Image sets with object changes
• • • • •

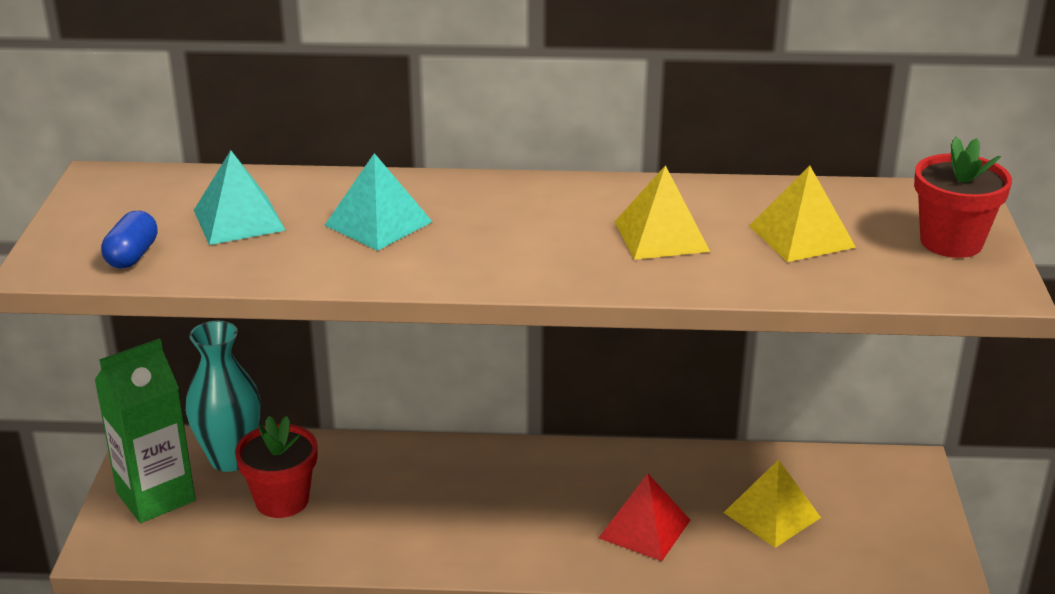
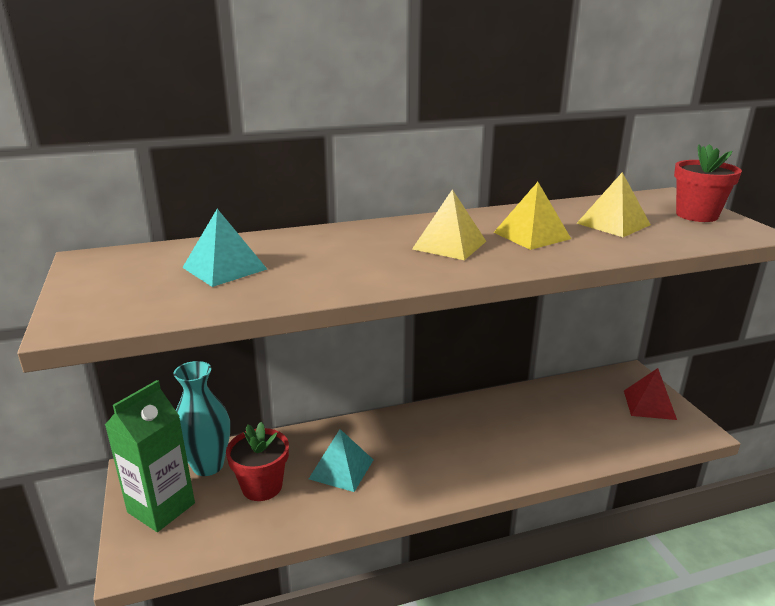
camera: 20 degrees left, 5 degrees down
(132, 256) = (150, 304): blue capsule -> none
(378, 223) = (334, 255): turquoise pyramid -> turquoise pyramid (341, 469)
(644, 529) = (516, 445): red pyramid -> red pyramid (649, 404)
(772, 515) = (581, 419): yellow pyramid -> yellow pyramid (449, 245)

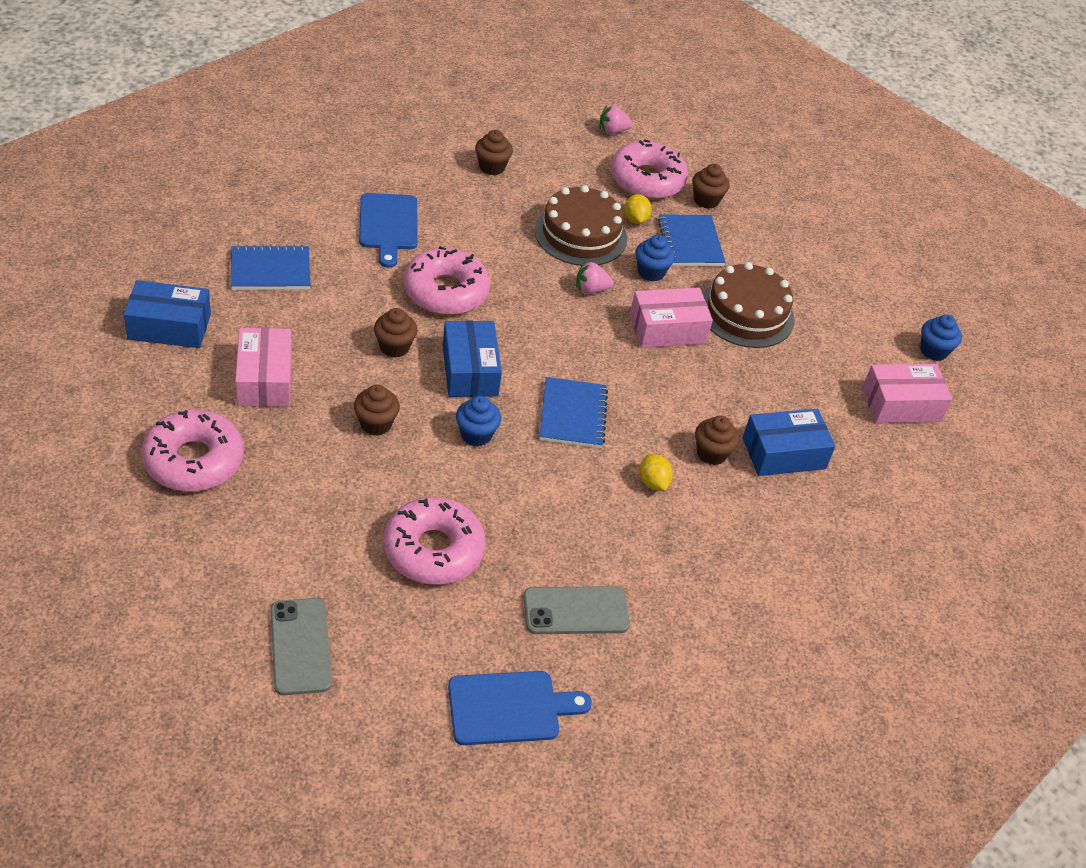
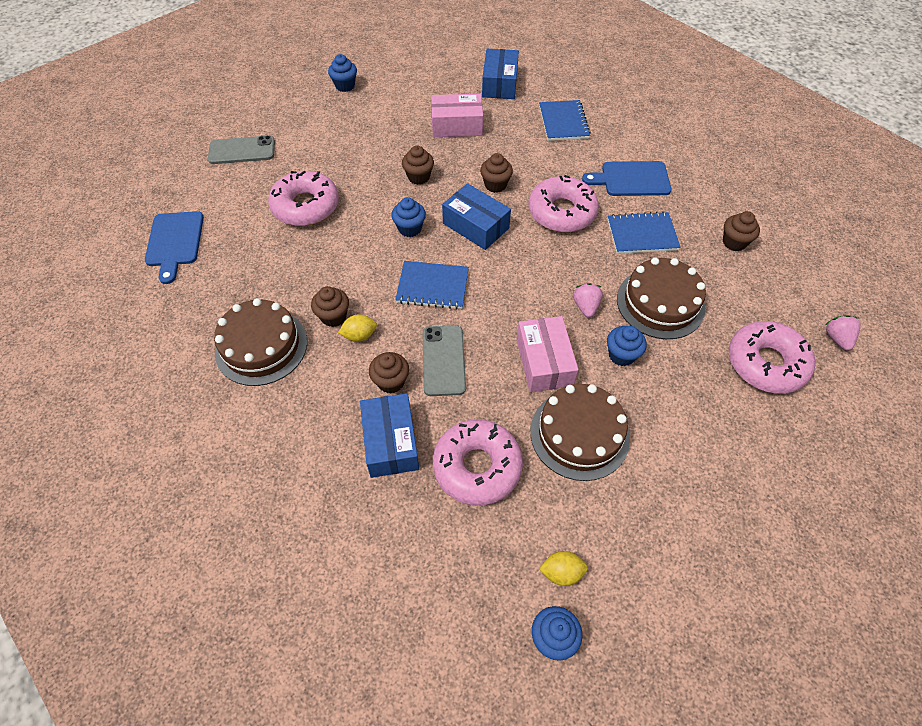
camera: 100 degrees right, 10 degrees up
(140, 515) = (345, 86): none -> blue cupcake
(194, 460) = (386, 102): pink donut -> pink donut (477, 466)
(470, 370) = (476, 226): blue box -> blue box turned 45 degrees clockwise
(576, 611) = (243, 279): grey phone -> grey phone (443, 360)
(635, 219) = (697, 348): yellow lemon -> yellow lemon (561, 572)
(681, 578) = (261, 346): none -> brown cake
(690, 242) = (676, 394): blue notebook -> blue notebook (642, 234)
(706, 200) = (753, 416): brown cupcake -> brown cupcake (333, 316)
(901, 405) = (461, 575): pink box -> none

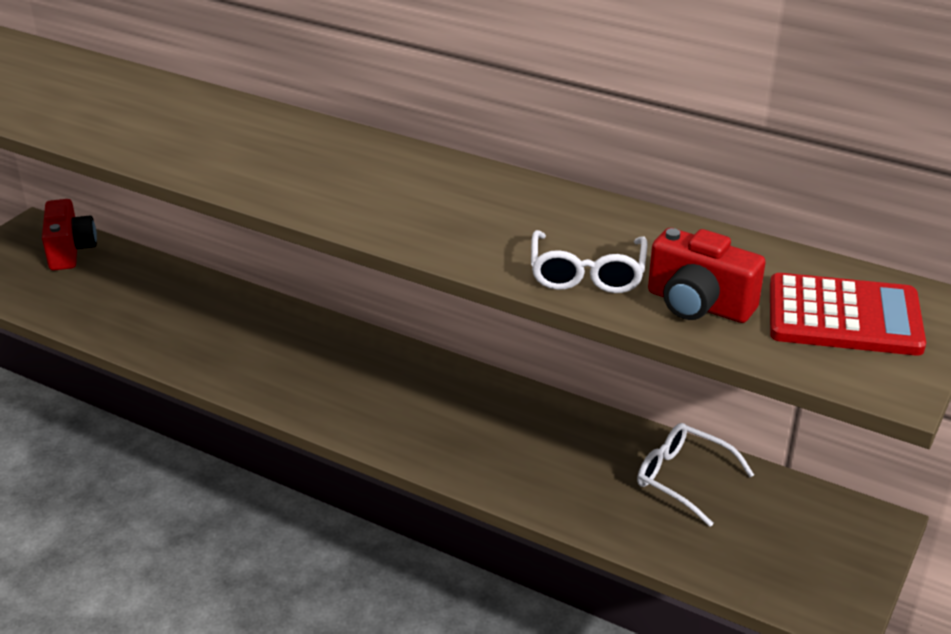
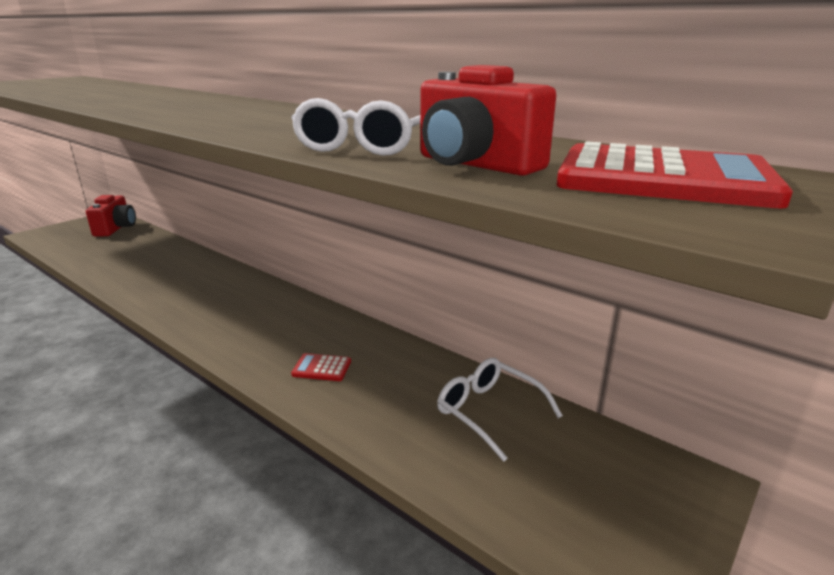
camera: 10 degrees right, 10 degrees down
(494, 449) = (322, 368): none -> red calculator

• • • • •

-- EXERCISE OBJECTIVE --
Reproduce every line of the data above, exactly as it stands, but not the pictures.

-- RESPONSE TO THIS EXERCISE --
camera: 20 degrees left, 5 degrees down
(132, 256) = (150, 304): blue capsule -> none
(378, 223) = (334, 255): turquoise pyramid -> turquoise pyramid (341, 469)
(644, 529) = (516, 445): red pyramid -> red pyramid (649, 404)
(772, 515) = (581, 419): yellow pyramid -> yellow pyramid (449, 245)

camera: 100 degrees right, 10 degrees up
(140, 515) = (345, 86): none -> blue cupcake
(194, 460) = (386, 102): pink donut -> pink donut (477, 466)
(470, 370) = (476, 226): blue box -> blue box turned 45 degrees clockwise
(576, 611) = (243, 279): grey phone -> grey phone (443, 360)
(635, 219) = (697, 348): yellow lemon -> yellow lemon (561, 572)
(681, 578) = (261, 346): none -> brown cake
(690, 242) = (676, 394): blue notebook -> blue notebook (642, 234)
(706, 200) = (753, 416): brown cupcake -> brown cupcake (333, 316)
(901, 405) = (461, 575): pink box -> none

camera: 10 degrees right, 10 degrees down
(494, 449) = (322, 368): none -> red calculator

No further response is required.